What is required ▸ Copy out each entry below verbatim, skipping the images.

[Saved entries]
▽
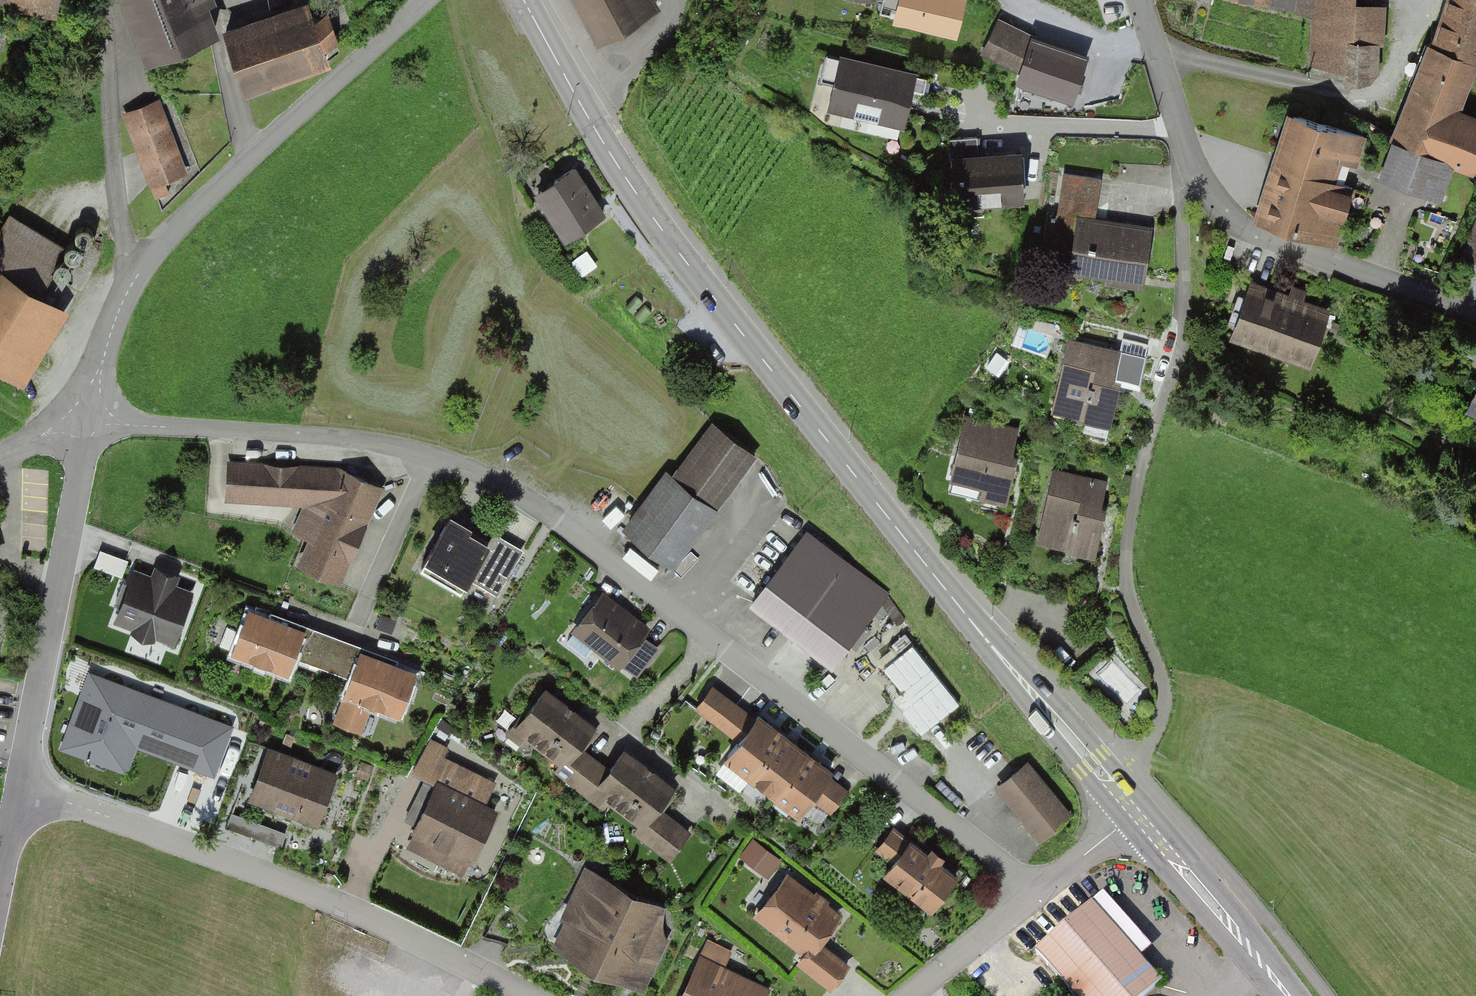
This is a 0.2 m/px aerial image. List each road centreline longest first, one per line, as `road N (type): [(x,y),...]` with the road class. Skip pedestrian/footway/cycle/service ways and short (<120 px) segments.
road 1 (residential): [(1036,893),(513,491),(408,449),(86,418)]
road 2 (tertiary): [(1111,786),(658,224),(523,0)]
road 3 (residential): [(1111,786),(1154,739),(1165,698),(1125,561),(1135,490),(1183,329),(1182,178),(1190,158)]
road 4 (residential): [(530,995),(343,906),(21,792)]
road 5 (tertiary): [(425,0),(174,230),(129,283)]
road 6 (tertiary): [(86,418),(21,792)]
road 7 (residential): [(1190,158),(1216,206),(1249,233),(1475,313)]
road 8 (residential): [(129,283),(103,0)]
road 9 (tertiary): [(1288,995),(1135,814)]
road 10 (residential): [(1139,0),(1190,158)]
road 11 (residential): [(1036,893),(909,995)]
road 12 (tertiary): [(129,283),(86,418)]
road 13 (residential): [(1135,814),(1036,893)]

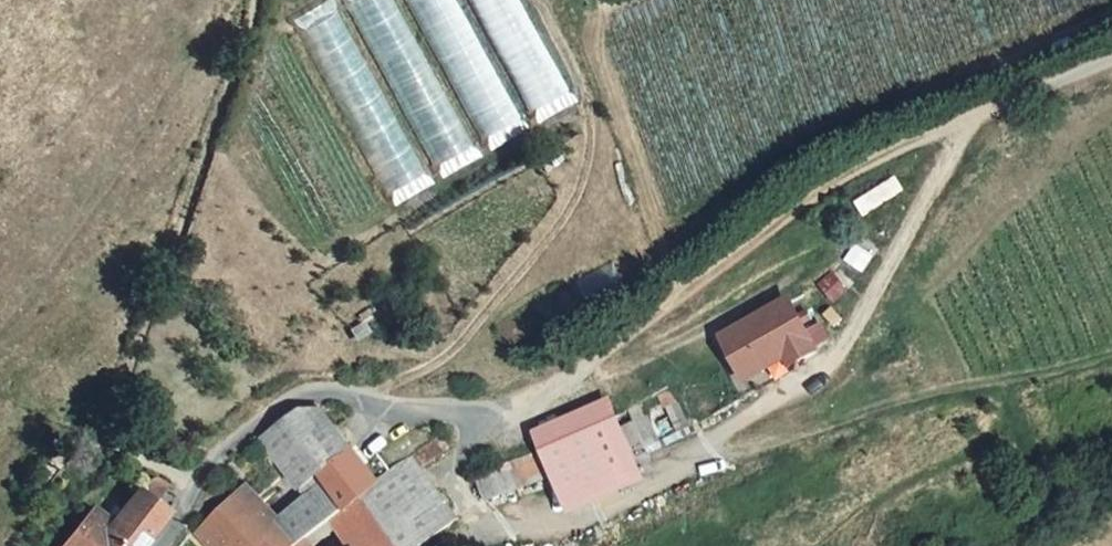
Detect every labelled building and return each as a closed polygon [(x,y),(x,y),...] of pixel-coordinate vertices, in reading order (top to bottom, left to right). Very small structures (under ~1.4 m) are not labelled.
[(291,25),(392,202),(572,101),(514,0),(335,0),(291,25)] [(785,300),(724,337),(742,367),(782,343),(791,359),(813,346),(785,300)] [(782,343),(742,367),(752,383),(791,359),(782,343)] [(613,401),(540,433),(571,506),(645,475),(613,401)] [(317,472),(351,450),(319,409),(301,409),(258,441),(297,487),(317,472)] [(452,449),(444,435),(412,459),(422,472),(452,449)] [(325,483),(357,461),(351,450),(317,472),(325,483)] [(541,457),(478,473),(484,498),(547,483),(541,457)] [(422,472),(412,459),(377,484),(401,514),(435,491),(422,472)] [(457,517),(435,491),(401,514),(377,484),(357,461),(325,483),(344,512),(333,525),(351,545),(421,545),(457,517)] [(141,489),(155,501),(166,487),(152,477),(141,489)] [(306,544),(333,525),(344,512),(325,483),(280,518),(246,482),(196,535),(207,545),(295,545),(306,544)] [(165,511),(155,501),(141,489),(114,523),(96,545),(137,545),(158,519),(165,511)] [(114,523),(98,509),(67,545),(96,545),(114,523)]
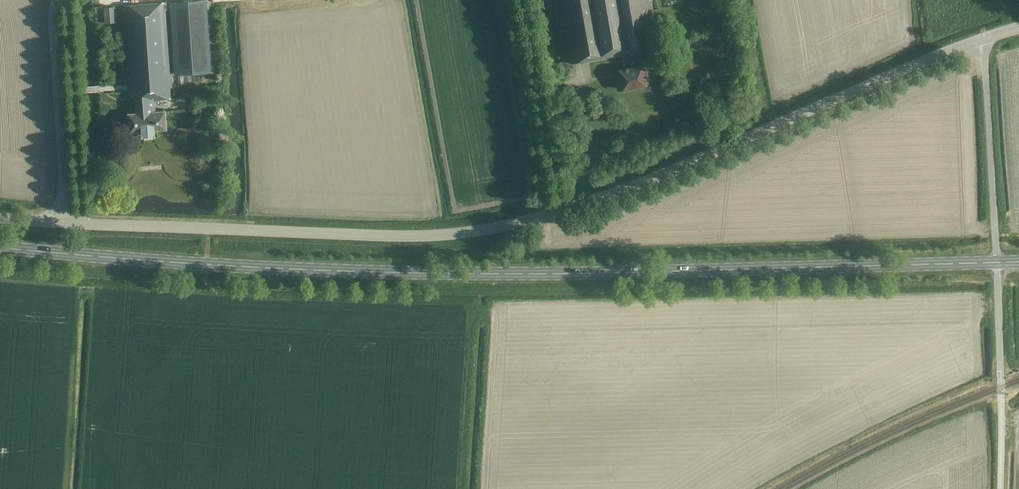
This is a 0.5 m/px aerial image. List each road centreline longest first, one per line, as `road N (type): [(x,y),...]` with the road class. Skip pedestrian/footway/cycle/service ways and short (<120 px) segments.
road 1 (primary): [(0,248),(489,274),(997,263)]
road 2 (tertiary): [(66,220),(445,236),(495,228),(596,200),(982,41)]
road 3 (unclassified): [(1001,488),(997,263)]
road 4 (unclassified): [(997,263),(982,41)]
road 5 (unclassified): [(66,220),(56,0)]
△
Solution to this exercise ▸
This is a 0.2 m/px aerial image. List each road centreline longest first, one per line, as `road N (type): [(x,y),...]` with the road class. Skip pedestrian/footway/cycle/service ways and short (<120 px) segments.
road 1 (residential): [(1036,893),(513,491),(408,449),(86,418)]
road 2 (tertiary): [(1111,786),(658,224),(523,0)]
road 3 (residential): [(1111,786),(1154,739),(1165,698),(1125,561),(1135,490),(1183,329),(1182,178),(1190,158)]
road 4 (residential): [(530,995),(343,906),(21,792)]
road 5 (tertiary): [(425,0),(174,230),(129,283)]
road 6 (tertiary): [(86,418),(21,792)]
road 7 (residential): [(1190,158),(1216,206),(1249,233),(1475,313)]
road 8 (residential): [(129,283),(103,0)]
road 9 (tertiary): [(1288,995),(1135,814)]
road 10 (residential): [(1139,0),(1190,158)]
road 11 (residential): [(1036,893),(909,995)]
road 12 (tertiary): [(129,283),(86,418)]
road 13 (residential): [(1135,814),(1036,893)]

Detect every labelled building and return each as a closed polygon [(x,y),(x,y),...] of pixel-coordinate vertices, in reading order (top to bottom, left to right). Very small structures (under ~1.4 m) are not labelled.
[(291,25),(392,202),(572,101),(514,0),(335,0),(291,25)] [(785,300),(724,337),(742,367),(782,343),(791,359),(813,346),(785,300)] [(782,343),(742,367),(752,383),(791,359),(782,343)] [(613,401),(540,433),(571,506),(645,475),(613,401)] [(317,472),(351,450),(319,409),(301,409),(258,441),(297,487),(317,472)] [(452,449),(444,435),(412,459),(422,472),(452,449)] [(325,483),(357,461),(351,450),(317,472),(325,483)] [(541,457),(478,473),(484,498),(547,483),(541,457)] [(422,472),(412,459),(377,484),(401,514),(435,491),(422,472)] [(457,517),(435,491),(401,514),(377,484),(357,461),(325,483),(344,512),(333,525),(351,545),(421,545),(457,517)] [(141,489),(155,501),(166,487),(152,477),(141,489)] [(306,544),(333,525),(344,512),(325,483),(280,518),(246,482),(196,535),(207,545),(295,545),(306,544)] [(165,511),(155,501),(141,489),(114,523),(96,545),(137,545),(158,519),(165,511)] [(114,523),(98,509),(67,545),(96,545),(114,523)]
This is a 0.5 m/px aerial image. List each road centreline longest first, one per line, as `road N (type): [(x,y),...]` with the road class. Skip pedestrian/footway/cycle/service ways and short (<120 px) segments.
road 1 (primary): [(0,248),(489,274),(997,263)]
road 2 (tertiary): [(66,220),(445,236),(495,228),(596,200),(982,41)]
road 3 (unclassified): [(1001,488),(997,263)]
road 4 (unclassified): [(997,263),(982,41)]
road 5 (unclassified): [(66,220),(56,0)]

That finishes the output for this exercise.